━━━━━ Extracted data ━━━━━

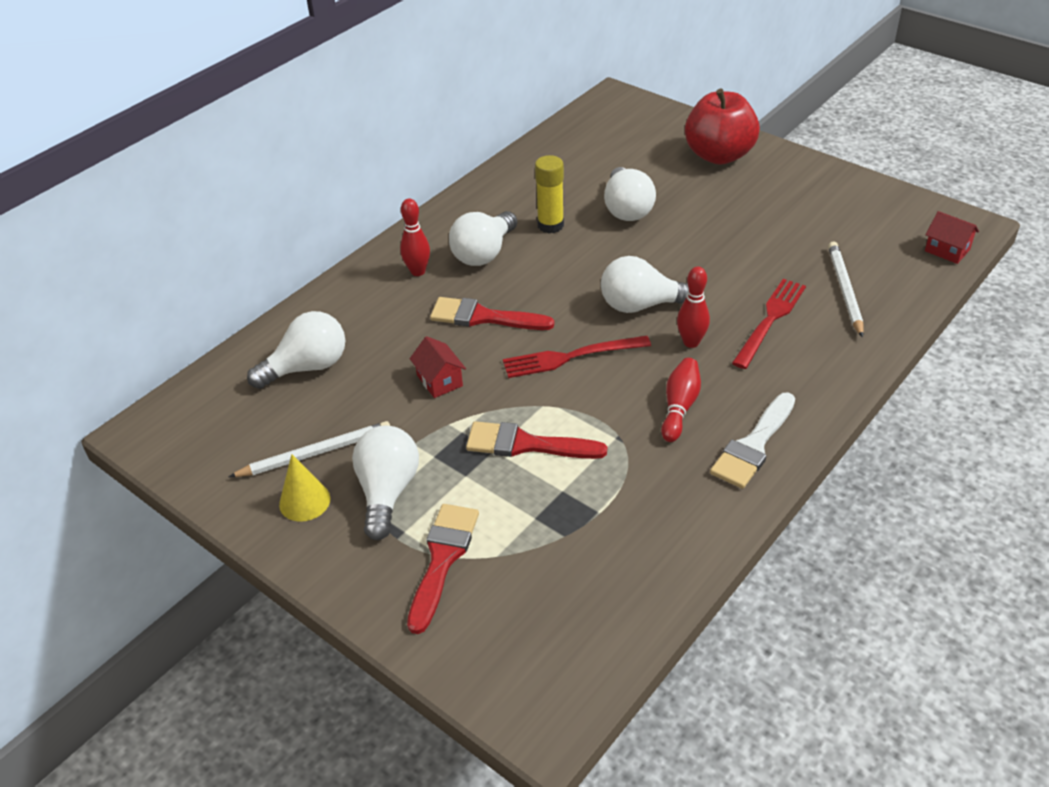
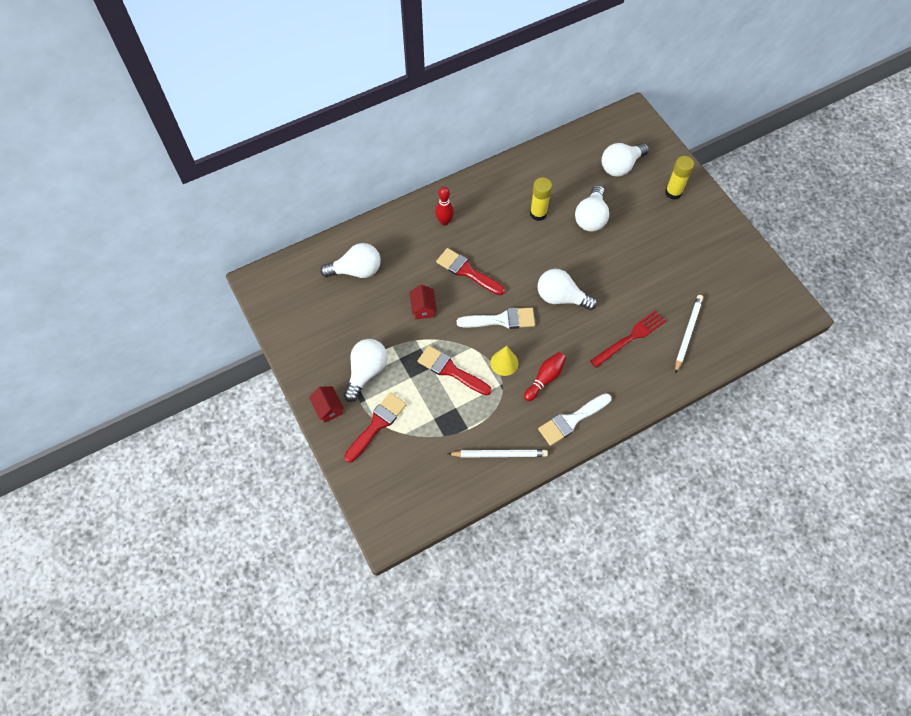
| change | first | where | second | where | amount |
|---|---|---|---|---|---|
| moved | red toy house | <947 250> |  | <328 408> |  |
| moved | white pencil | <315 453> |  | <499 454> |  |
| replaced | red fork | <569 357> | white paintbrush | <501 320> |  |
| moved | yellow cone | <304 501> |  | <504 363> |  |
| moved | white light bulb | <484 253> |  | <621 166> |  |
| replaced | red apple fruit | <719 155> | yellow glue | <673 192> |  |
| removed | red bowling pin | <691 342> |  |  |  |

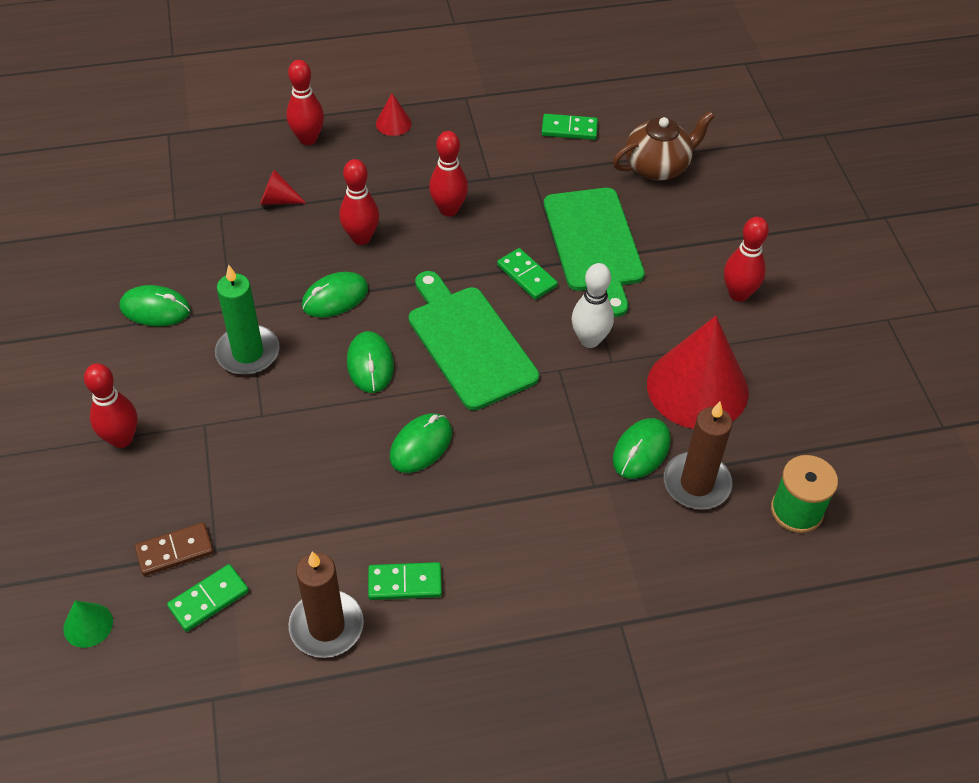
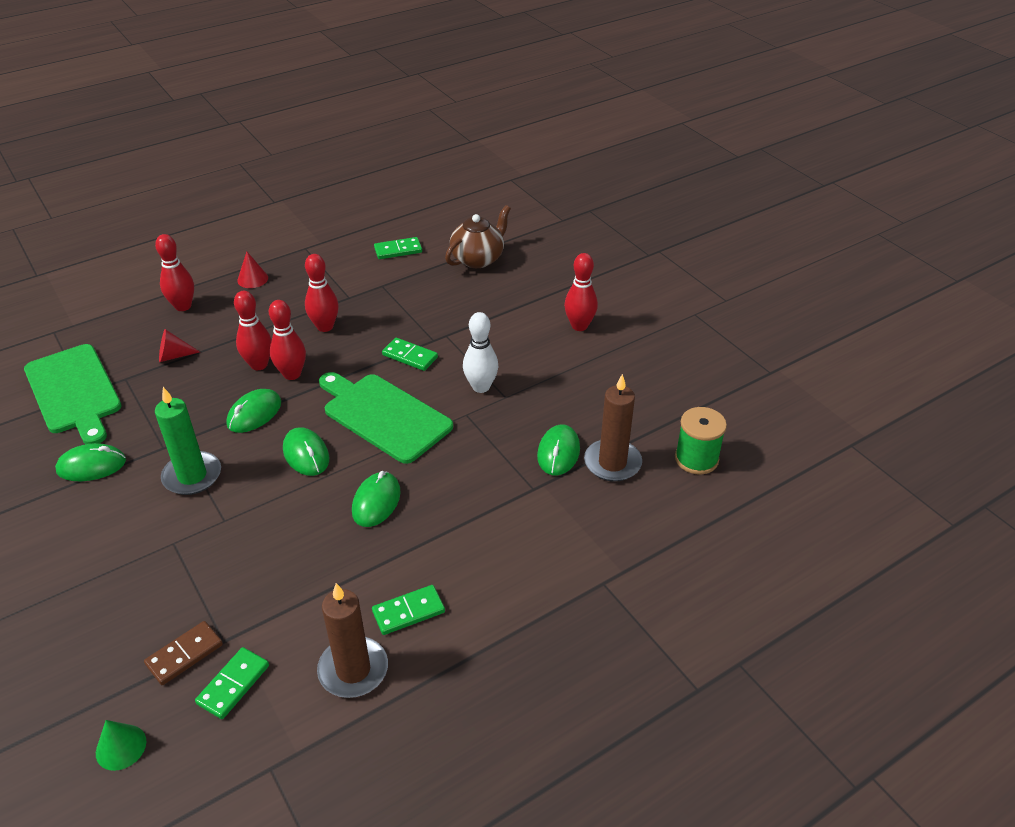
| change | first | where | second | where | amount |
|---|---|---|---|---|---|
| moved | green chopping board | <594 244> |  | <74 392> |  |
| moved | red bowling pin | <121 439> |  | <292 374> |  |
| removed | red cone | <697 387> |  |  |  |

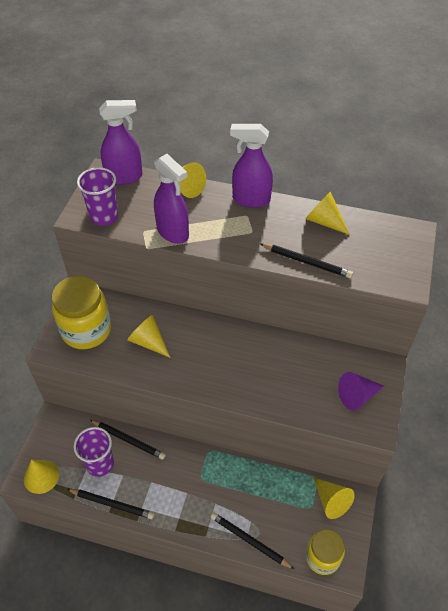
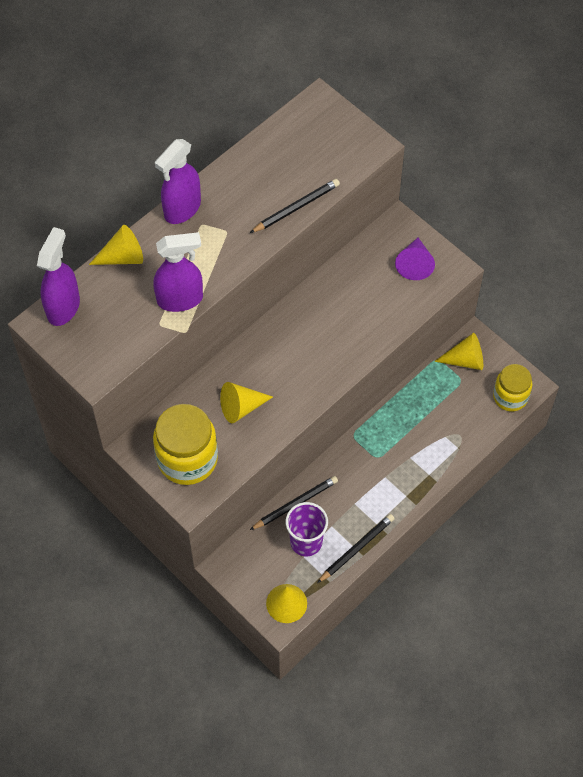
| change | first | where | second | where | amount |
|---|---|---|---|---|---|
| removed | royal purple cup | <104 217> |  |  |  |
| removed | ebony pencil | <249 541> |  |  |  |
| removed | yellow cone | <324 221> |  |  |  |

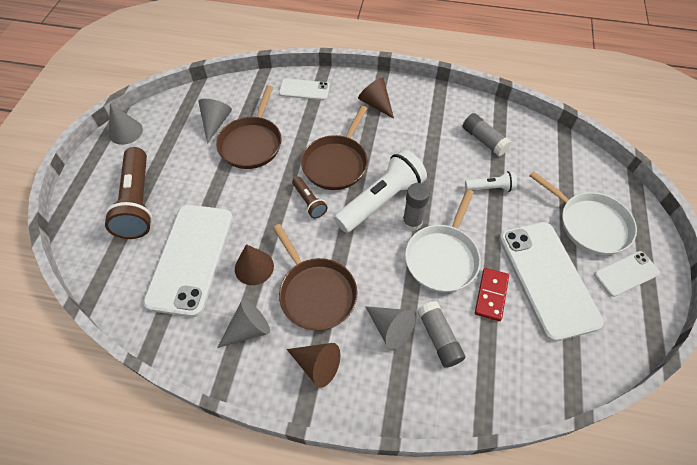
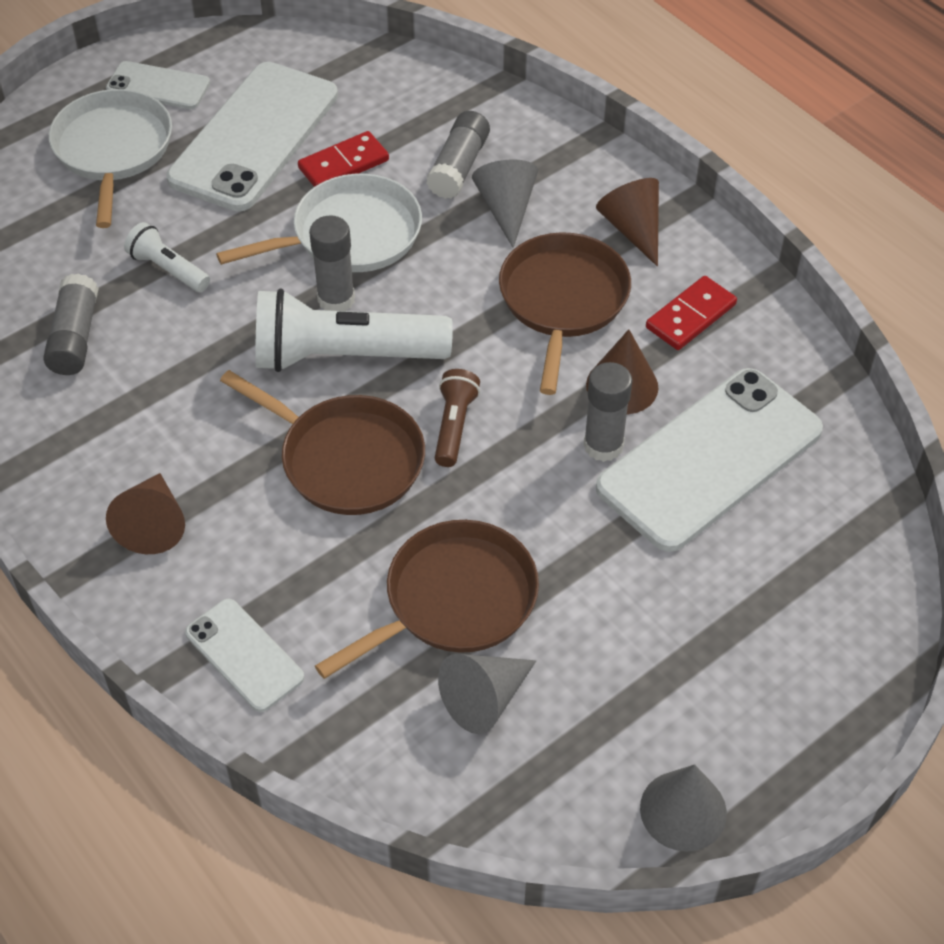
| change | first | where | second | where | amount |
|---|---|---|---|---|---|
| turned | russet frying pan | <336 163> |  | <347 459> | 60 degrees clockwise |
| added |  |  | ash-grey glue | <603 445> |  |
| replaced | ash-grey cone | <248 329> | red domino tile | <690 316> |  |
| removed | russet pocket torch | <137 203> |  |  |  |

━━━━━

Exercise instructions. Omit the pictures. Transcribe every record exactly.

Your response.
| change | first | where | second | where | amount |
|---|---|---|---|---|---|
| moved | red toy house | <947 250> |  | <328 408> |  |
| moved | white pencil | <315 453> |  | <499 454> |  |
| replaced | red fork | <569 357> | white paintbrush | <501 320> |  |
| moved | yellow cone | <304 501> |  | <504 363> |  |
| moved | white light bulb | <484 253> |  | <621 166> |  |
| replaced | red apple fruit | <719 155> | yellow glue | <673 192> |  |
| removed | red bowling pin | <691 342> |  |  |  |

| change | first | where | second | where | amount |
|---|---|---|---|---|---|
| moved | green chopping board | <594 244> |  | <74 392> |  |
| moved | red bowling pin | <121 439> |  | <292 374> |  |
| removed | red cone | <697 387> |  |  |  |

| change | first | where | second | where | amount |
|---|---|---|---|---|---|
| removed | royal purple cup | <104 217> |  |  |  |
| removed | ebony pencil | <249 541> |  |  |  |
| removed | yellow cone | <324 221> |  |  |  |

| change | first | where | second | where | amount |
|---|---|---|---|---|---|
| turned | russet frying pan | <336 163> |  | <347 459> | 60 degrees clockwise |
| added |  |  | ash-grey glue | <603 445> |  |
| replaced | ash-grey cone | <248 329> | red domino tile | <690 316> |  |
| removed | russet pocket torch | <137 203> |  |  |  |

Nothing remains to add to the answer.